*WORK TASK*. Write out, from the entries below, exactly the lines that run between the lines holding "none -> purple round brick E4 level 1" and "none -> pink brick I4:L4 level 1", inclusive, and stop there.

*PROVIDED MATERIAL*.

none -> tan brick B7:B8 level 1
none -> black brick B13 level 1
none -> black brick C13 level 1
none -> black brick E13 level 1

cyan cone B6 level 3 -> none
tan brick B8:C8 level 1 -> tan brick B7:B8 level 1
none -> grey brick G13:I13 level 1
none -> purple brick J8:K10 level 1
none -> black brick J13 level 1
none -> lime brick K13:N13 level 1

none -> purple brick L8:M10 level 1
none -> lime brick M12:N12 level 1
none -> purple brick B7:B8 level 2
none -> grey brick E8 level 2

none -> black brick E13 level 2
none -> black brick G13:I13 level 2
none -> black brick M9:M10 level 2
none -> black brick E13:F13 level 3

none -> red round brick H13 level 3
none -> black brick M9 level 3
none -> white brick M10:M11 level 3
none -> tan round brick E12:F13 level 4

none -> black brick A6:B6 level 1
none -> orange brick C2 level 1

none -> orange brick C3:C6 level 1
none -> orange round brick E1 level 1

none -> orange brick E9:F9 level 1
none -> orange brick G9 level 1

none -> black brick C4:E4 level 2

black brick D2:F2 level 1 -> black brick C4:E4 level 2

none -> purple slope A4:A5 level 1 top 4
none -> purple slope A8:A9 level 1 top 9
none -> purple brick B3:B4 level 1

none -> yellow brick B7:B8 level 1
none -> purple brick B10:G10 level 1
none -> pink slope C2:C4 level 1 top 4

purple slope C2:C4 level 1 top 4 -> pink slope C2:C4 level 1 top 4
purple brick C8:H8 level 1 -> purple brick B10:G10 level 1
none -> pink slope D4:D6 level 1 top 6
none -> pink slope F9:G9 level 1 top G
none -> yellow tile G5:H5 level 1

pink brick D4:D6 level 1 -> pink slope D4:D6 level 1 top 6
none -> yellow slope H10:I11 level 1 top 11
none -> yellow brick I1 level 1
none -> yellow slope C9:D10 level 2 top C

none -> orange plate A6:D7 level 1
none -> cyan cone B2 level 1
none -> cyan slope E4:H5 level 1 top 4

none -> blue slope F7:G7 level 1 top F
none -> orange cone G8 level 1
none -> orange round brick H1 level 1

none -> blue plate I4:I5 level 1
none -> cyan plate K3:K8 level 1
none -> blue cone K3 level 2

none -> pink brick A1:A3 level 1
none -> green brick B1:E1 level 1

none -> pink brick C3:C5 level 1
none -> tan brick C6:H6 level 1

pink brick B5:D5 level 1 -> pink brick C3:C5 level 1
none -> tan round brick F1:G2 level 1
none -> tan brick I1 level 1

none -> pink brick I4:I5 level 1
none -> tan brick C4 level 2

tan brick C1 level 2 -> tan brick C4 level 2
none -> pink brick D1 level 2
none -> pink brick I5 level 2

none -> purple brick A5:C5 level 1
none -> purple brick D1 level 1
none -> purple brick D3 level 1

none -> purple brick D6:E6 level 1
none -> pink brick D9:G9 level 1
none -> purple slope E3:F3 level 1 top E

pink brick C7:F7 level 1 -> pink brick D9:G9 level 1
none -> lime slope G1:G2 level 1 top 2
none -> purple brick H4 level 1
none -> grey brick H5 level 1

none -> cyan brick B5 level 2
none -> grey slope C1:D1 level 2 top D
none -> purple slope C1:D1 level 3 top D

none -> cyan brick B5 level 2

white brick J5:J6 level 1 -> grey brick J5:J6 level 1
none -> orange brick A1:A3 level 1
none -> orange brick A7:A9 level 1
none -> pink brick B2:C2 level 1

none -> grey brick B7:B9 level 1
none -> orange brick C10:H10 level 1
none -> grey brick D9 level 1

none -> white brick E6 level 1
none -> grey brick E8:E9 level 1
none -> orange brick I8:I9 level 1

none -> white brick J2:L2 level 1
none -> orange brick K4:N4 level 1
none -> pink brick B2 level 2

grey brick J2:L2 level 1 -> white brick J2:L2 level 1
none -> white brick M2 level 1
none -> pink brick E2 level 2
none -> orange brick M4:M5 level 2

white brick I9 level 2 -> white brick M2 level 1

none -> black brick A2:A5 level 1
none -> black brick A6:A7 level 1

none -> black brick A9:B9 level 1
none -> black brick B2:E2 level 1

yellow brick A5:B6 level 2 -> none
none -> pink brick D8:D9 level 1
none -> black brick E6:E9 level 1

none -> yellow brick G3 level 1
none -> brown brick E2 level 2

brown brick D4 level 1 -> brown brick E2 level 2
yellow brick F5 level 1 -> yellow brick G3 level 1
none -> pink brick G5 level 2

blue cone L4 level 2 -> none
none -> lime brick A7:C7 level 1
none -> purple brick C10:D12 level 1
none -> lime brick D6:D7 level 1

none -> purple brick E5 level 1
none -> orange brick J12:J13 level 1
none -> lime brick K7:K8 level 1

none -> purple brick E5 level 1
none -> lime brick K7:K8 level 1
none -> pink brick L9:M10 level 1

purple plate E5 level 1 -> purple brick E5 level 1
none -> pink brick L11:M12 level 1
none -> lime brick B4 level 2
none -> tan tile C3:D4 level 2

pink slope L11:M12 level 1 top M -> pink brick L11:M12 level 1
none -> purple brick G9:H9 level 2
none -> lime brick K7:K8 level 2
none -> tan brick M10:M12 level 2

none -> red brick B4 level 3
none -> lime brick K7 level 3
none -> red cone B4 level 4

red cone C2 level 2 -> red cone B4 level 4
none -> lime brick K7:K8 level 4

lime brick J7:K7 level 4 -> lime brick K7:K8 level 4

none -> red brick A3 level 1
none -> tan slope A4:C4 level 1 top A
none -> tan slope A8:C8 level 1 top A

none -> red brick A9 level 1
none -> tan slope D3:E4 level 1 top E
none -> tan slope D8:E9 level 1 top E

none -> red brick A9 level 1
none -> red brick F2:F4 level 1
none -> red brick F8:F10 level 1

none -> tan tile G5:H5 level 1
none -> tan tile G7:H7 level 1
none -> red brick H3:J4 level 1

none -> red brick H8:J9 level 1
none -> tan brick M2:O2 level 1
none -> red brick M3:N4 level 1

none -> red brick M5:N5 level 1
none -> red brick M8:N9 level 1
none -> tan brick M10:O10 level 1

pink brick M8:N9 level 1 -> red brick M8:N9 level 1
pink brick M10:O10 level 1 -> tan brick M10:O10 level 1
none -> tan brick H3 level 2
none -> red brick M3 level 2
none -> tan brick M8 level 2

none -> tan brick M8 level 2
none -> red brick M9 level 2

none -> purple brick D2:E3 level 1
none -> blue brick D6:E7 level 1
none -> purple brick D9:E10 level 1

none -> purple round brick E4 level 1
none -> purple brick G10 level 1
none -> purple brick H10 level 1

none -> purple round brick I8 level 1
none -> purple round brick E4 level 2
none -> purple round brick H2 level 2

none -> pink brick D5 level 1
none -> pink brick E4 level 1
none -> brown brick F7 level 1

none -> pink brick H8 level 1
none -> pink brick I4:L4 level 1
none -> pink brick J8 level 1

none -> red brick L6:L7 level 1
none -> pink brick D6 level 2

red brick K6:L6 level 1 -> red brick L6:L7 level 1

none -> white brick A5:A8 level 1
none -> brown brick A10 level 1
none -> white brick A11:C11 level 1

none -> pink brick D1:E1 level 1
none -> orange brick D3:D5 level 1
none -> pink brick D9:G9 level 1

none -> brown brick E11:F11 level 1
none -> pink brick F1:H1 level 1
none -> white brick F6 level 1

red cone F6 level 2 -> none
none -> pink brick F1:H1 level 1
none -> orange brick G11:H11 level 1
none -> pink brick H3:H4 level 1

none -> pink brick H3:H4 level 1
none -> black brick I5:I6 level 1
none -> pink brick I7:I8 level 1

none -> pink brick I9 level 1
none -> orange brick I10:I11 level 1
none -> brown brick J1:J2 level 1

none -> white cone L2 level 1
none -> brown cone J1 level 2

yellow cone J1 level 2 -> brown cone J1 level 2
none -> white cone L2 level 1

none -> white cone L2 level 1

*COMPLETED TASK*.
none -> purple round brick E4 level 1
none -> purple brick G10 level 1
none -> purple brick H10 level 1

none -> purple round brick I8 level 1
none -> purple round brick E4 level 2
none -> purple round brick H2 level 2

none -> pink brick D5 level 1
none -> pink brick E4 level 1
none -> brown brick F7 level 1

none -> pink brick H8 level 1
none -> pink brick I4:L4 level 1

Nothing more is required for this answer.